[Data records Boundary: Start]

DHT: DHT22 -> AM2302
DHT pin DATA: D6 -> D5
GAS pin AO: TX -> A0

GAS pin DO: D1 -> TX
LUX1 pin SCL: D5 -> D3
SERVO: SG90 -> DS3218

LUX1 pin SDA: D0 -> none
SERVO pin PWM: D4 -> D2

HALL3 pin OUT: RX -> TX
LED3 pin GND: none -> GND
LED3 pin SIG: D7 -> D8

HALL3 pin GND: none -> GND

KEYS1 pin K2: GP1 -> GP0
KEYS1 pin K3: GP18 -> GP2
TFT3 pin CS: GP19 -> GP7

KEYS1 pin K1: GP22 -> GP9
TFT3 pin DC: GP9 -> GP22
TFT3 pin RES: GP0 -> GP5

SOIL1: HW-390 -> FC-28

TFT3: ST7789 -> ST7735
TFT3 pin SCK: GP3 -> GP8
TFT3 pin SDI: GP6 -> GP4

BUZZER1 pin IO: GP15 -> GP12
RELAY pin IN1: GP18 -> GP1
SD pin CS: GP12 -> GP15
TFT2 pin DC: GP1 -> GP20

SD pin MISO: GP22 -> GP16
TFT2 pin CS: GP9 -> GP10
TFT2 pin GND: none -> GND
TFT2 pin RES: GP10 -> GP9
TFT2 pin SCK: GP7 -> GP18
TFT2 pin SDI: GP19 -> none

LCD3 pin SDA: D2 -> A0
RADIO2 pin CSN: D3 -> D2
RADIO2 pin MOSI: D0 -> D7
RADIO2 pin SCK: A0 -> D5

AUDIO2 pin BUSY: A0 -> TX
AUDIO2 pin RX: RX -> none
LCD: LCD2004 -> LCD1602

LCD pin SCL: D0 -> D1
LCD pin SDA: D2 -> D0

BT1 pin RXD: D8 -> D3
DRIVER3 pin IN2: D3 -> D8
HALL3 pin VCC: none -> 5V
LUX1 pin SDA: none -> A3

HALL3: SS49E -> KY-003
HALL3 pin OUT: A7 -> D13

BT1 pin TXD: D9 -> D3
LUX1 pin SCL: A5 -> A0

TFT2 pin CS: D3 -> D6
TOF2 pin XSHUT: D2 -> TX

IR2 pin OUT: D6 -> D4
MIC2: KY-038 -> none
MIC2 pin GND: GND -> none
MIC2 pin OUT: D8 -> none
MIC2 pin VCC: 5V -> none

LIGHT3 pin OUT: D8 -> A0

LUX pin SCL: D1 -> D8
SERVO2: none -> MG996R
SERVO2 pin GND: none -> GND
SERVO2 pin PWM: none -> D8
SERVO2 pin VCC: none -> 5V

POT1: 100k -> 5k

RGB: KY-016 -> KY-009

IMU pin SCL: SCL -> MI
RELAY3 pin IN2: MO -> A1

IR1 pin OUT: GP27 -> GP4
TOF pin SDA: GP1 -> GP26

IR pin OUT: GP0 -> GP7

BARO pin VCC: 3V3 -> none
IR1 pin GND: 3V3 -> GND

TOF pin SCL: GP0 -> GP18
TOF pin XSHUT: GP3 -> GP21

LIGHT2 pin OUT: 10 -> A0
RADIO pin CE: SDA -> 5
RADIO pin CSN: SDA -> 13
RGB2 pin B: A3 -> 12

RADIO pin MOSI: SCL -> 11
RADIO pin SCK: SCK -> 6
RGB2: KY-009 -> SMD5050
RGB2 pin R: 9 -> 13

[Data records Boundary: End]

Your output should be the listing's lines, exact and complete, from its first line to the line that contains "LIGHT3 pin OUT: D8 -> A0", inclusive.

DHT: DHT22 -> AM2302
DHT pin DATA: D6 -> D5
GAS pin AO: TX -> A0

GAS pin DO: D1 -> TX
LUX1 pin SCL: D5 -> D3
SERVO: SG90 -> DS3218

LUX1 pin SDA: D0 -> none
SERVO pin PWM: D4 -> D2

HALL3 pin OUT: RX -> TX
LED3 pin GND: none -> GND
LED3 pin SIG: D7 -> D8

HALL3 pin GND: none -> GND

KEYS1 pin K2: GP1 -> GP0
KEYS1 pin K3: GP18 -> GP2
TFT3 pin CS: GP19 -> GP7

KEYS1 pin K1: GP22 -> GP9
TFT3 pin DC: GP9 -> GP22
TFT3 pin RES: GP0 -> GP5

SOIL1: HW-390 -> FC-28

TFT3: ST7789 -> ST7735
TFT3 pin SCK: GP3 -> GP8
TFT3 pin SDI: GP6 -> GP4

BUZZER1 pin IO: GP15 -> GP12
RELAY pin IN1: GP18 -> GP1
SD pin CS: GP12 -> GP15
TFT2 pin DC: GP1 -> GP20

SD pin MISO: GP22 -> GP16
TFT2 pin CS: GP9 -> GP10
TFT2 pin GND: none -> GND
TFT2 pin RES: GP10 -> GP9
TFT2 pin SCK: GP7 -> GP18
TFT2 pin SDI: GP19 -> none

LCD3 pin SDA: D2 -> A0
RADIO2 pin CSN: D3 -> D2
RADIO2 pin MOSI: D0 -> D7
RADIO2 pin SCK: A0 -> D5

AUDIO2 pin BUSY: A0 -> TX
AUDIO2 pin RX: RX -> none
LCD: LCD2004 -> LCD1602

LCD pin SCL: D0 -> D1
LCD pin SDA: D2 -> D0

BT1 pin RXD: D8 -> D3
DRIVER3 pin IN2: D3 -> D8
HALL3 pin VCC: none -> 5V
LUX1 pin SDA: none -> A3

HALL3: SS49E -> KY-003
HALL3 pin OUT: A7 -> D13

BT1 pin TXD: D9 -> D3
LUX1 pin SCL: A5 -> A0

TFT2 pin CS: D3 -> D6
TOF2 pin XSHUT: D2 -> TX

IR2 pin OUT: D6 -> D4
MIC2: KY-038 -> none
MIC2 pin GND: GND -> none
MIC2 pin OUT: D8 -> none
MIC2 pin VCC: 5V -> none

LIGHT3 pin OUT: D8 -> A0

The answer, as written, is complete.